• Saved data entries:
• • • •
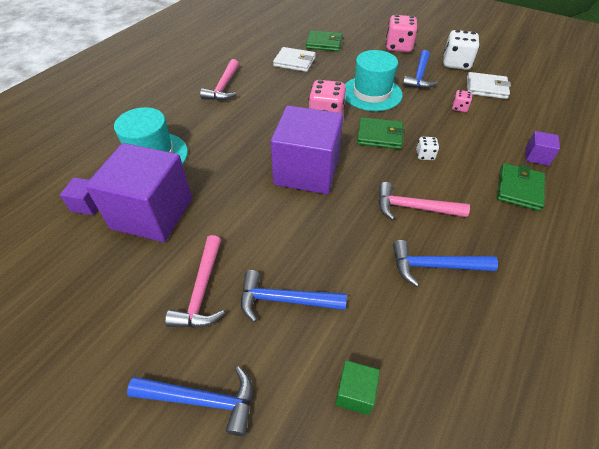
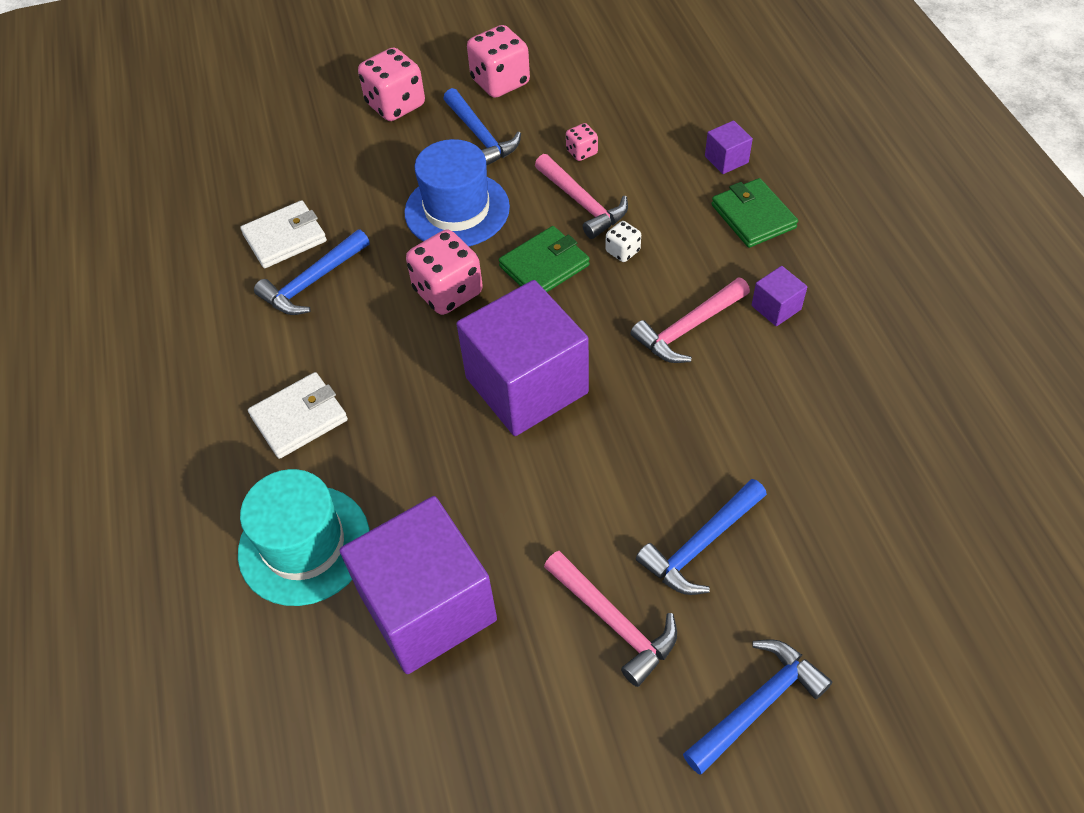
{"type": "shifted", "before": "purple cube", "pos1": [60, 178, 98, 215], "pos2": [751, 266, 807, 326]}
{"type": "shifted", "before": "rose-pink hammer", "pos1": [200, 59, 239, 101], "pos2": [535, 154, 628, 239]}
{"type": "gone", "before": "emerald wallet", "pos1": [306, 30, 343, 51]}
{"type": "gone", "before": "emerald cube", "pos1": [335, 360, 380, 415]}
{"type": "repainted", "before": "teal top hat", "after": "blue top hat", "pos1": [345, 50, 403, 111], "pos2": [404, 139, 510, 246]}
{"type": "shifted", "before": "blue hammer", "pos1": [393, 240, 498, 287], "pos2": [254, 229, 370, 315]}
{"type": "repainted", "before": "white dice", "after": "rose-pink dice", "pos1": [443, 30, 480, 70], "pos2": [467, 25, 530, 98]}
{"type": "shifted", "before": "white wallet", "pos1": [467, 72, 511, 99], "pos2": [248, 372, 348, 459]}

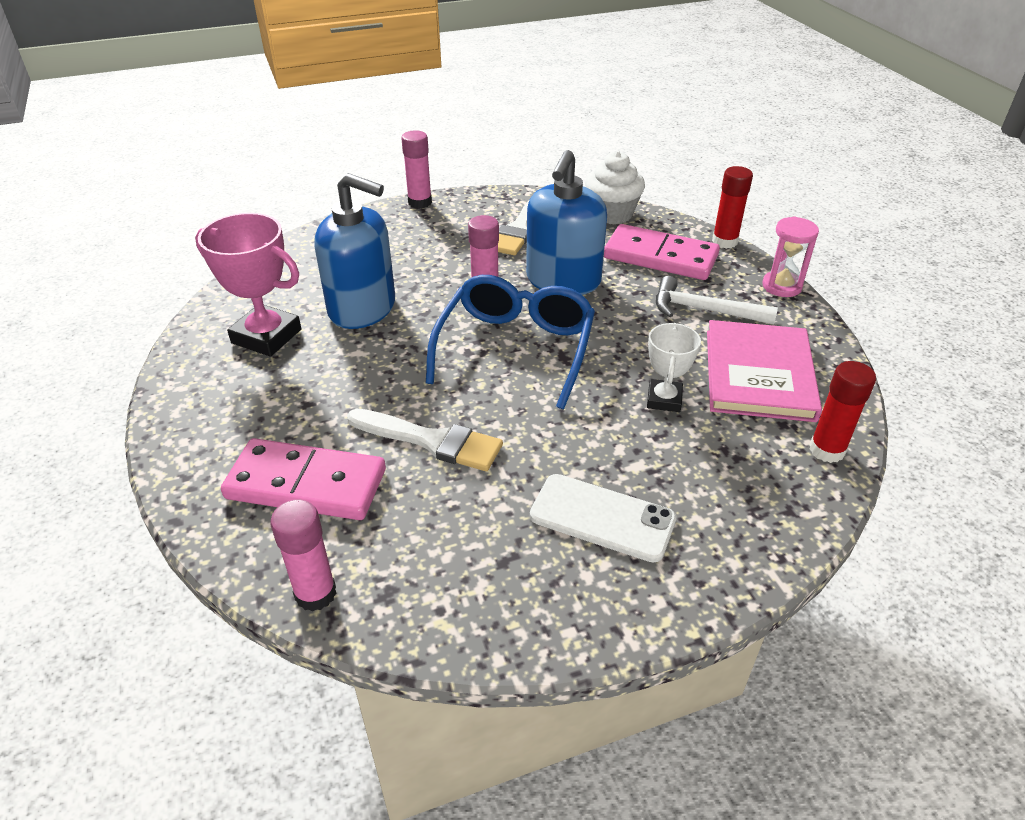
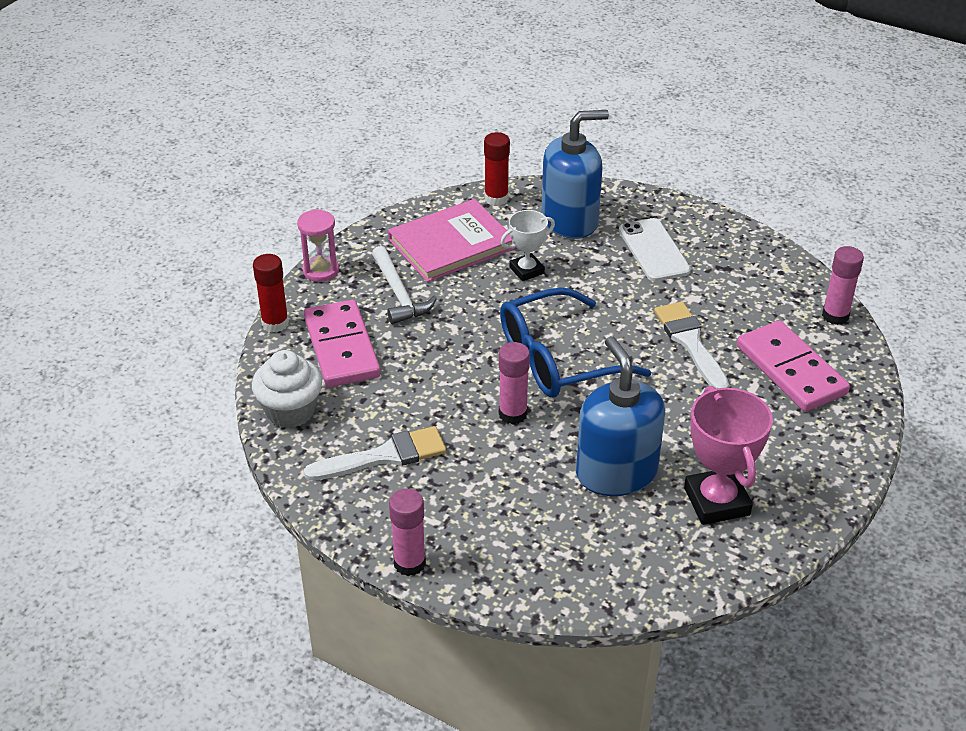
{"type": "shifted", "before": "blue soap pump", "pos1": [526, 150, 607, 295], "pos2": [541, 110, 609, 239]}

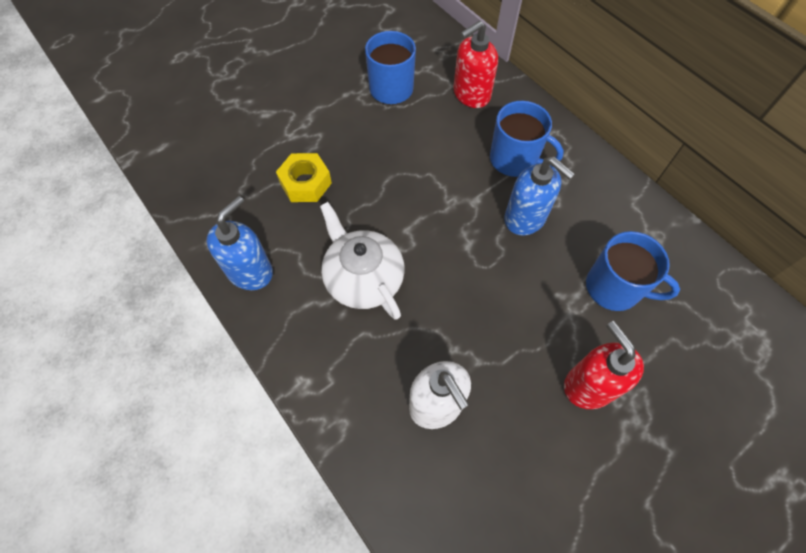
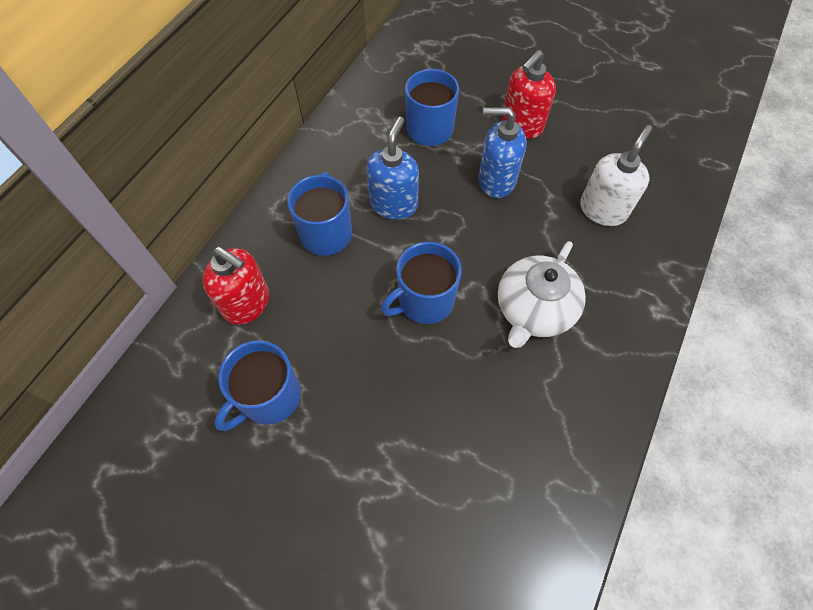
{"type": "shifted", "before": "blue soap pump", "pos1": [207, 196, 273, 290], "pos2": [478, 107, 527, 198]}
{"type": "gone", "before": "bright yellow hex nut", "pos1": [276, 153, 332, 202]}
{"type": "new", "after": "blue tea mug", "pos2": [381, 242, 462, 324]}

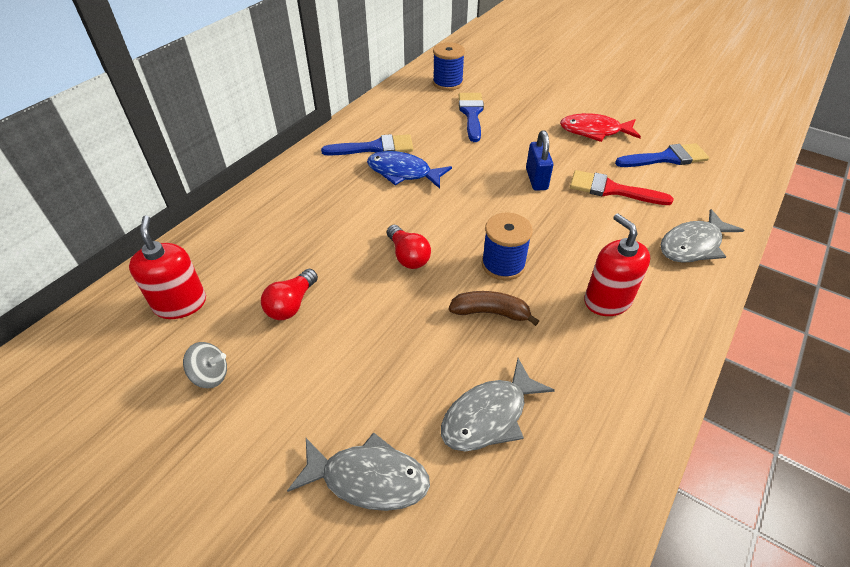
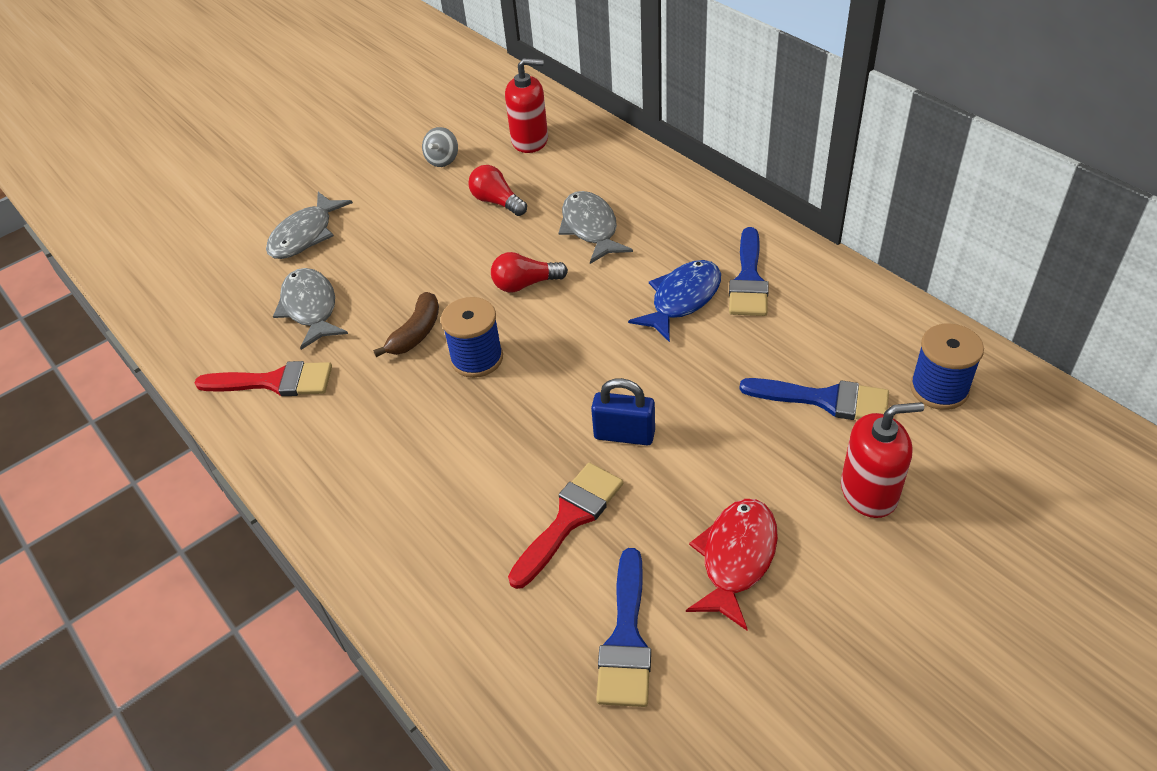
{"type": "shifted", "before": "crimson soap pump", "pos1": [584, 214, 650, 316], "pos2": [841, 402, 924, 518]}
{"type": "shifted", "before": "ash-grey fish", "pos1": [660, 209, 744, 263], "pos2": [559, 191, 633, 264]}
{"type": "new", "after": "crimson paint brush", "pos2": [194, 361, 332, 396]}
• • • •
• Your assignment:
Omit the pictures and set down the records exactly.

• Response:
{"type": "shifted", "before": "purple cube", "pos1": [60, 178, 98, 215], "pos2": [751, 266, 807, 326]}
{"type": "shifted", "before": "rose-pink hammer", "pos1": [200, 59, 239, 101], "pos2": [535, 154, 628, 239]}
{"type": "gone", "before": "emerald wallet", "pos1": [306, 30, 343, 51]}
{"type": "gone", "before": "emerald cube", "pos1": [335, 360, 380, 415]}
{"type": "repainted", "before": "teal top hat", "after": "blue top hat", "pos1": [345, 50, 403, 111], "pos2": [404, 139, 510, 246]}
{"type": "shifted", "before": "blue hammer", "pos1": [393, 240, 498, 287], "pos2": [254, 229, 370, 315]}
{"type": "repainted", "before": "white dice", "after": "rose-pink dice", "pos1": [443, 30, 480, 70], "pos2": [467, 25, 530, 98]}
{"type": "shifted", "before": "white wallet", "pos1": [467, 72, 511, 99], "pos2": [248, 372, 348, 459]}

{"type": "shifted", "before": "blue soap pump", "pos1": [526, 150, 607, 295], "pos2": [541, 110, 609, 239]}

{"type": "shifted", "before": "blue soap pump", "pos1": [207, 196, 273, 290], "pos2": [478, 107, 527, 198]}
{"type": "gone", "before": "bright yellow hex nut", "pos1": [276, 153, 332, 202]}
{"type": "new", "after": "blue tea mug", "pos2": [381, 242, 462, 324]}

{"type": "shifted", "before": "crimson soap pump", "pos1": [584, 214, 650, 316], "pos2": [841, 402, 924, 518]}
{"type": "shifted", "before": "ash-grey fish", "pos1": [660, 209, 744, 263], "pos2": [559, 191, 633, 264]}
{"type": "new", "after": "crimson paint brush", "pos2": [194, 361, 332, 396]}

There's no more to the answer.